▶ **What to work on**
Where the listing shows an image, skip it and output all other material unchanged.

** Raw data follows **

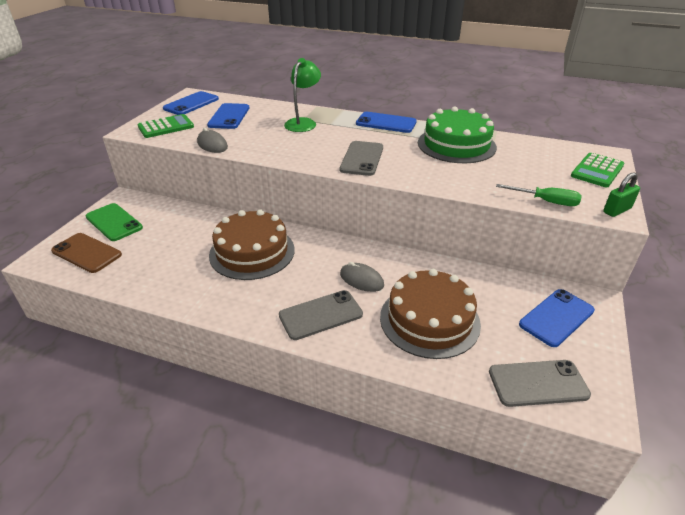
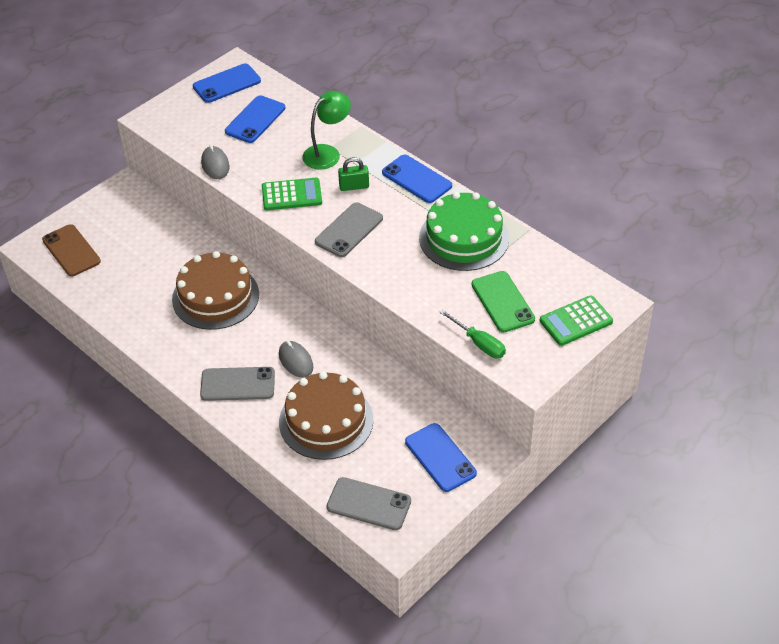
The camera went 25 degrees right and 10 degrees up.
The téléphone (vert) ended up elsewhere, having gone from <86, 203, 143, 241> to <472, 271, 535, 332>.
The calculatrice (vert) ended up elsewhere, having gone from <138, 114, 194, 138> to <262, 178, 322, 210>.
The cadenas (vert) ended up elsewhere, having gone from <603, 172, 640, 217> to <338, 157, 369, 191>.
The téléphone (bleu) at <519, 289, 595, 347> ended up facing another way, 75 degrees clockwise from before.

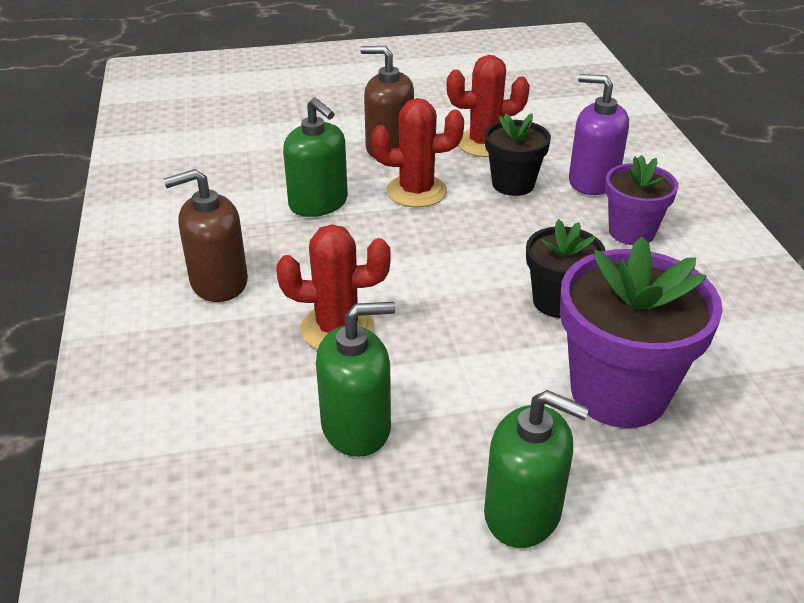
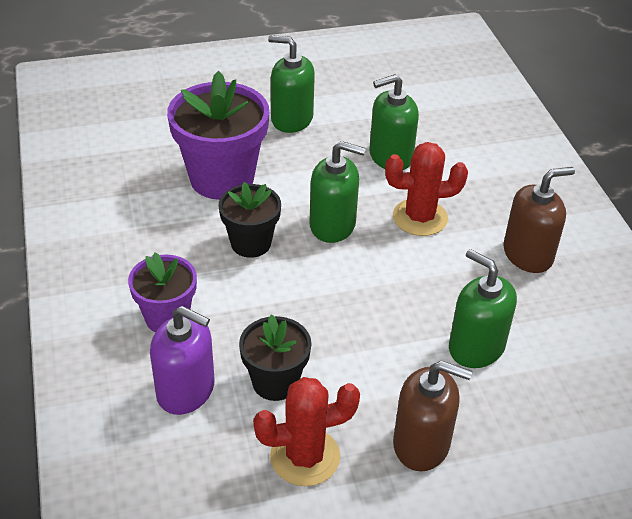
The camera went 175 degrees right and 5 degrees up.
The second view lost the cactus (rouge) at <371, 98, 464, 208>.
The second view gained the distributeur de savon (vert) at <309, 141, 366, 243>.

** End of Raw data **

▶ **Expected answer**
The camera went 25 degrees right and 10 degrees up.
The téléphone (vert) ended up elsewhere, having gone from <86, 203, 143, 241> to <472, 271, 535, 332>.
The calculatrice (vert) ended up elsewhere, having gone from <138, 114, 194, 138> to <262, 178, 322, 210>.
The cadenas (vert) ended up elsewhere, having gone from <603, 172, 640, 217> to <338, 157, 369, 191>.
The téléphone (bleu) at <519, 289, 595, 347> ended up facing another way, 75 degrees clockwise from before.

The camera went 175 degrees right and 5 degrees up.
The second view lost the cactus (rouge) at <371, 98, 464, 208>.
The second view gained the distributeur de savon (vert) at <309, 141, 366, 243>.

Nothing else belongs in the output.